* **What you are asked to do**
Please restate the data exactly, from the first line to the last.

* **Data**
-.-.-
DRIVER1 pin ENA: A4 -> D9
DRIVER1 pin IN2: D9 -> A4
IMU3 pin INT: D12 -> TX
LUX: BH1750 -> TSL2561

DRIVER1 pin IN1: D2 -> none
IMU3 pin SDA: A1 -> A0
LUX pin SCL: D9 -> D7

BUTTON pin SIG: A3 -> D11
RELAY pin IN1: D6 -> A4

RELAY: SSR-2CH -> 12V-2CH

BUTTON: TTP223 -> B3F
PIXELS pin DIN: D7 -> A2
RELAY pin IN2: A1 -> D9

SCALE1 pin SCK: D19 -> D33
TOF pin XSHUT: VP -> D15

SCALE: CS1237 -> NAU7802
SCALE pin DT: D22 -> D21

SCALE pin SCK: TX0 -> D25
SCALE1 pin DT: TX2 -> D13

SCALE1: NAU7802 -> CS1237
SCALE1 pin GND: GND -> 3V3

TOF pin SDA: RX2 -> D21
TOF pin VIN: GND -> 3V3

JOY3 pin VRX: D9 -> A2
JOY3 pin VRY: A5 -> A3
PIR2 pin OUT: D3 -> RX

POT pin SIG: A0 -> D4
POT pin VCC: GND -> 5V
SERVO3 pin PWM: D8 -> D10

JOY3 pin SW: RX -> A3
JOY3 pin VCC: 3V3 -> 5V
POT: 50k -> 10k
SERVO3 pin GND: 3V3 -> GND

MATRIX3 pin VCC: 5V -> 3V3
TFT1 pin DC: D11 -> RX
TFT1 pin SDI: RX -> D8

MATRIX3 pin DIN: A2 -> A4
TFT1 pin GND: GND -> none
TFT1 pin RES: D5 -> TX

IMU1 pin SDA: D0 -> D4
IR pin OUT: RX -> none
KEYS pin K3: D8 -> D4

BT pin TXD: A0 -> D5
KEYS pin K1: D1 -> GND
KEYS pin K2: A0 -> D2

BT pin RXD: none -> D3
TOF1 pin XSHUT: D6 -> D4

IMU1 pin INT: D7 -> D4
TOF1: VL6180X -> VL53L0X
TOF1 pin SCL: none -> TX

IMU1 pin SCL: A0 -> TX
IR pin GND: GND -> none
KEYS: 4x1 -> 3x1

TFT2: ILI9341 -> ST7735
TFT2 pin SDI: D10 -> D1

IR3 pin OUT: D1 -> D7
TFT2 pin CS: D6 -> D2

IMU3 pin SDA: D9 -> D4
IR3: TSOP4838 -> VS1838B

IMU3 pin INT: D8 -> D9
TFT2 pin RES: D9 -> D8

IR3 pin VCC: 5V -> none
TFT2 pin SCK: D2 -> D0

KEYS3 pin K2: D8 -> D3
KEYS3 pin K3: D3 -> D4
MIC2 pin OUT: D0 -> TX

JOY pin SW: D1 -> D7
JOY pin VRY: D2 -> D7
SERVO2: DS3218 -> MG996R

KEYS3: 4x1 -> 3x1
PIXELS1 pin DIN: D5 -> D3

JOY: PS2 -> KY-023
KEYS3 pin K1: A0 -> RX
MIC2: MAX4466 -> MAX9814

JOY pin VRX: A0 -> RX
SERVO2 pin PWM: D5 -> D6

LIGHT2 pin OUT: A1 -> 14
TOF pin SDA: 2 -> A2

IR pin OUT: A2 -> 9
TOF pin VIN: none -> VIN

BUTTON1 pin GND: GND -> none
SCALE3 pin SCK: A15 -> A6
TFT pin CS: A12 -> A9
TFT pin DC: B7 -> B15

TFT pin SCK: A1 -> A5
-.-.-
* **Answer section**
DRIVER1 pin ENA: A4 -> D9
DRIVER1 pin IN2: D9 -> A4
IMU3 pin INT: D12 -> TX
LUX: BH1750 -> TSL2561

DRIVER1 pin IN1: D2 -> none
IMU3 pin SDA: A1 -> A0
LUX pin SCL: D9 -> D7

BUTTON pin SIG: A3 -> D11
RELAY pin IN1: D6 -> A4

RELAY: SSR-2CH -> 12V-2CH

BUTTON: TTP223 -> B3F
PIXELS pin DIN: D7 -> A2
RELAY pin IN2: A1 -> D9

SCALE1 pin SCK: D19 -> D33
TOF pin XSHUT: VP -> D15

SCALE: CS1237 -> NAU7802
SCALE pin DT: D22 -> D21

SCALE pin SCK: TX0 -> D25
SCALE1 pin DT: TX2 -> D13

SCALE1: NAU7802 -> CS1237
SCALE1 pin GND: GND -> 3V3

TOF pin SDA: RX2 -> D21
TOF pin VIN: GND -> 3V3

JOY3 pin VRX: D9 -> A2
JOY3 pin VRY: A5 -> A3
PIR2 pin OUT: D3 -> RX

POT pin SIG: A0 -> D4
POT pin VCC: GND -> 5V
SERVO3 pin PWM: D8 -> D10

JOY3 pin SW: RX -> A3
JOY3 pin VCC: 3V3 -> 5V
POT: 50k -> 10k
SERVO3 pin GND: 3V3 -> GND

MATRIX3 pin VCC: 5V -> 3V3
TFT1 pin DC: D11 -> RX
TFT1 pin SDI: RX -> D8

MATRIX3 pin DIN: A2 -> A4
TFT1 pin GND: GND -> none
TFT1 pin RES: D5 -> TX

IMU1 pin SDA: D0 -> D4
IR pin OUT: RX -> none
KEYS pin K3: D8 -> D4

BT pin TXD: A0 -> D5
KEYS pin K1: D1 -> GND
KEYS pin K2: A0 -> D2

BT pin RXD: none -> D3
TOF1 pin XSHUT: D6 -> D4

IMU1 pin INT: D7 -> D4
TOF1: VL6180X -> VL53L0X
TOF1 pin SCL: none -> TX

IMU1 pin SCL: A0 -> TX
IR pin GND: GND -> none
KEYS: 4x1 -> 3x1

TFT2: ILI9341 -> ST7735
TFT2 pin SDI: D10 -> D1

IR3 pin OUT: D1 -> D7
TFT2 pin CS: D6 -> D2

IMU3 pin SDA: D9 -> D4
IR3: TSOP4838 -> VS1838B

IMU3 pin INT: D8 -> D9
TFT2 pin RES: D9 -> D8

IR3 pin VCC: 5V -> none
TFT2 pin SCK: D2 -> D0

KEYS3 pin K2: D8 -> D3
KEYS3 pin K3: D3 -> D4
MIC2 pin OUT: D0 -> TX

JOY pin SW: D1 -> D7
JOY pin VRY: D2 -> D7
SERVO2: DS3218 -> MG996R

KEYS3: 4x1 -> 3x1
PIXELS1 pin DIN: D5 -> D3

JOY: PS2 -> KY-023
KEYS3 pin K1: A0 -> RX
MIC2: MAX4466 -> MAX9814

JOY pin VRX: A0 -> RX
SERVO2 pin PWM: D5 -> D6

LIGHT2 pin OUT: A1 -> 14
TOF pin SDA: 2 -> A2

IR pin OUT: A2 -> 9
TOF pin VIN: none -> VIN

BUTTON1 pin GND: GND -> none
SCALE3 pin SCK: A15 -> A6
TFT pin CS: A12 -> A9
TFT pin DC: B7 -> B15

TFT pin SCK: A1 -> A5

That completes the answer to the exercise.